◆ WHAT YOU HAVE TO DO:
After finding the line with "IC2 pin in-: INV -> VX" in the data below, set down exactly each line through the one with "R3: 24k (INV, SRC) -> 8.2k (INV, SRC)", inclusive, and stop there.

◆ GIVEN RECORDS:
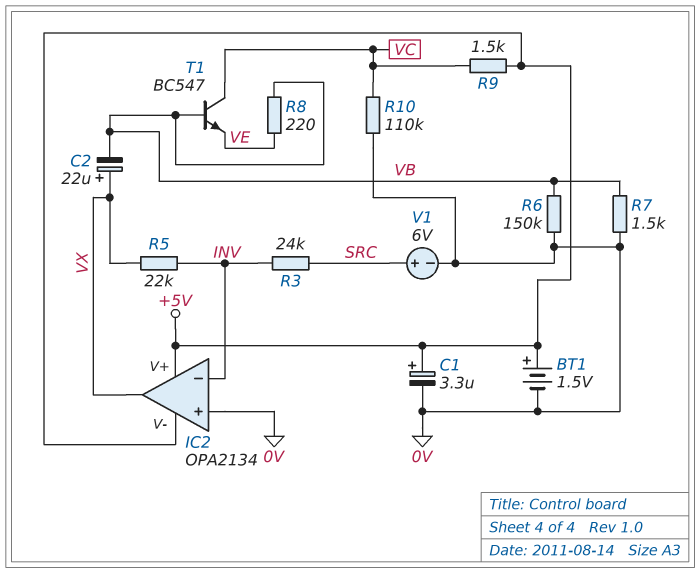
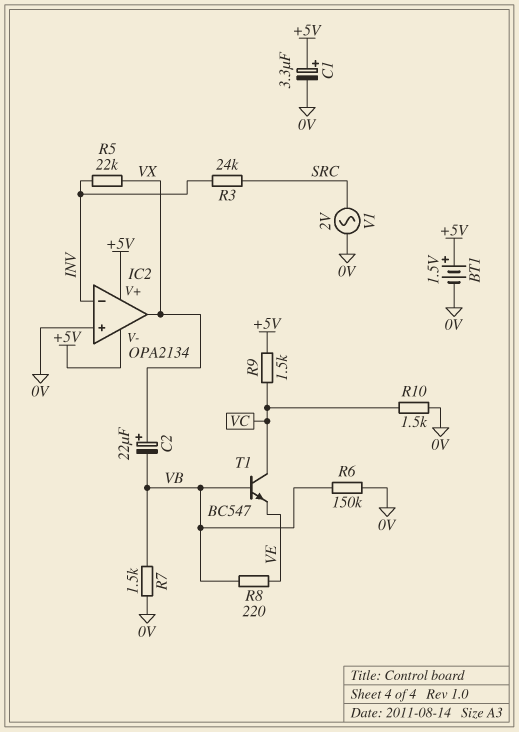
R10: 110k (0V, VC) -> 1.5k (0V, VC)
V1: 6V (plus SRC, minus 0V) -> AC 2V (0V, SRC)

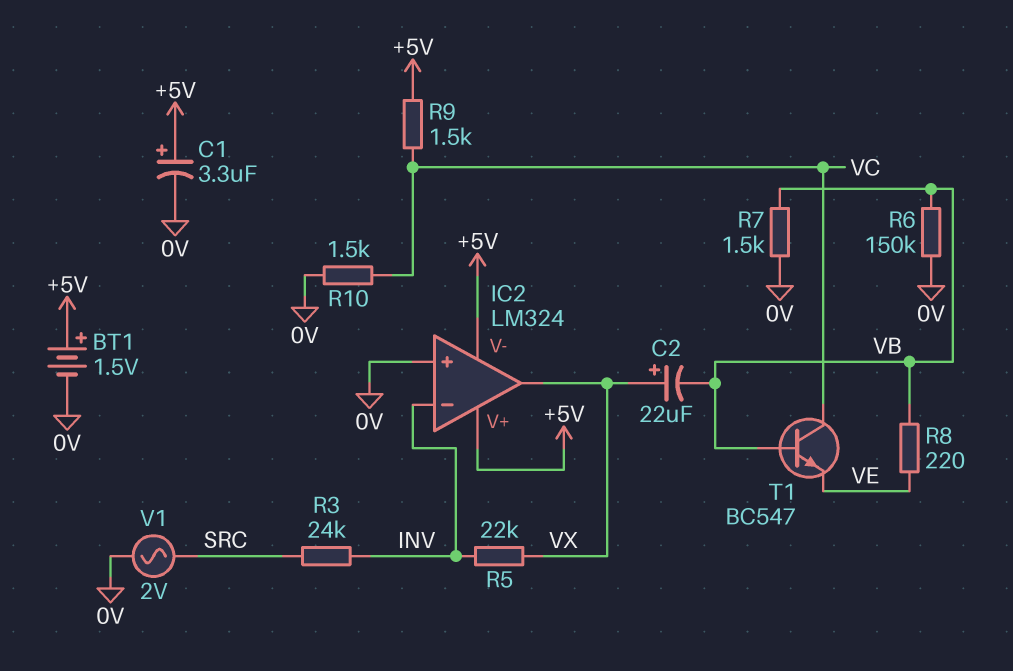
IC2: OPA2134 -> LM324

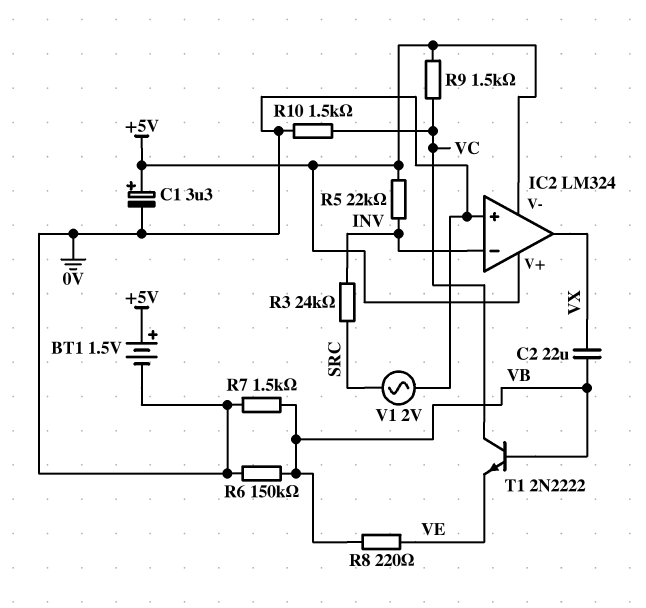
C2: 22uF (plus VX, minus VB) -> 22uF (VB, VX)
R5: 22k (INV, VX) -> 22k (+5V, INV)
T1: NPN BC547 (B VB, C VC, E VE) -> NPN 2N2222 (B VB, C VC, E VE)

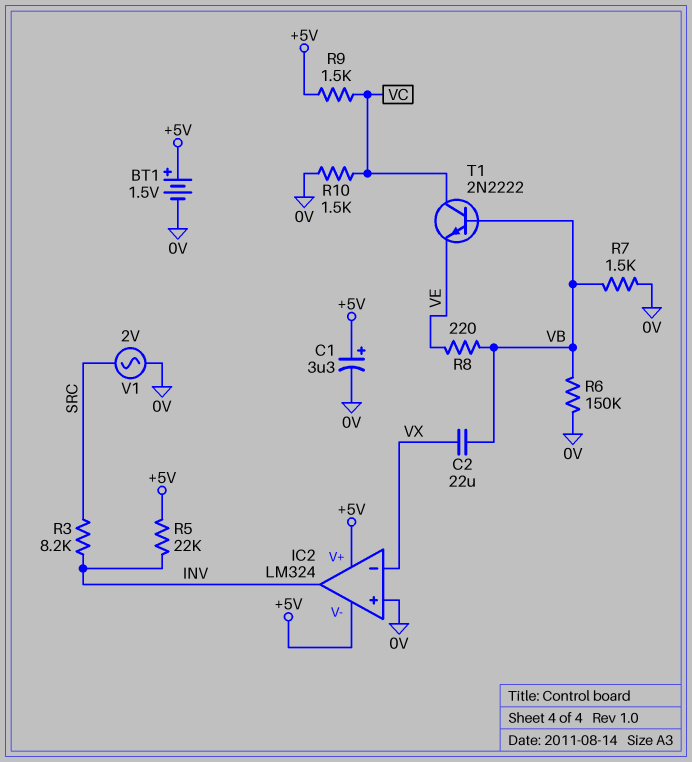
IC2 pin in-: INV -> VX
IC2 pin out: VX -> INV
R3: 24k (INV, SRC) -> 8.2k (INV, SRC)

* * *

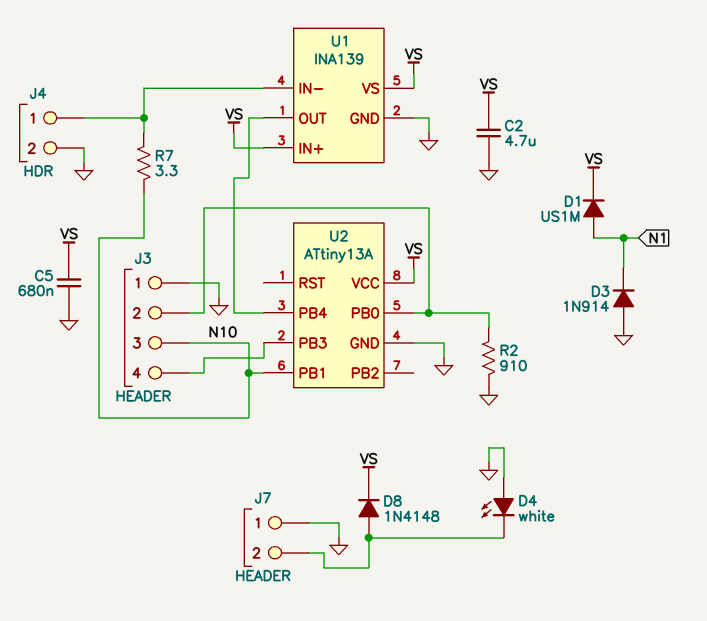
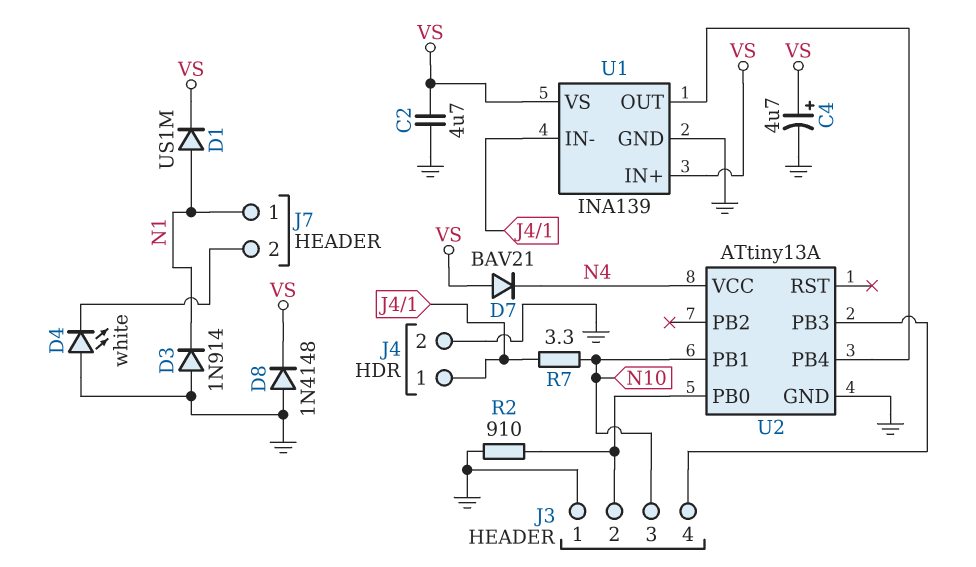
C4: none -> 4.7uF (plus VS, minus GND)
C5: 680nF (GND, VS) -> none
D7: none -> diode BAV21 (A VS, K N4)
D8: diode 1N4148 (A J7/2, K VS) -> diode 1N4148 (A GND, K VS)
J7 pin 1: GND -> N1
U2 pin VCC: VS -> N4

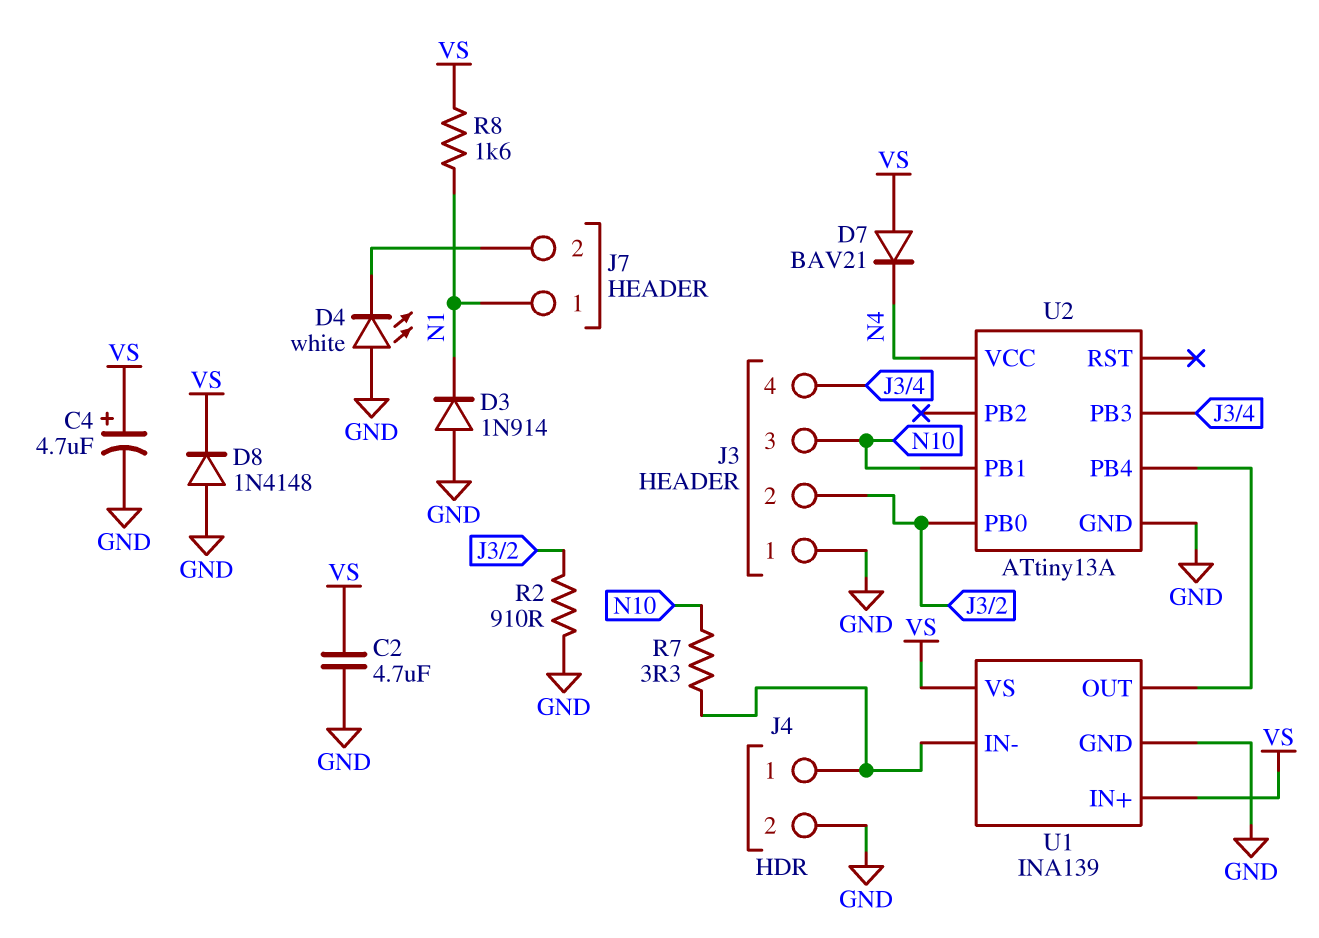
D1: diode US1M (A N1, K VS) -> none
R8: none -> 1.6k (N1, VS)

◆ THE COMPLETED TASK:
IC2 pin in-: INV -> VX
IC2 pin out: VX -> INV
R3: 24k (INV, SRC) -> 8.2k (INV, SRC)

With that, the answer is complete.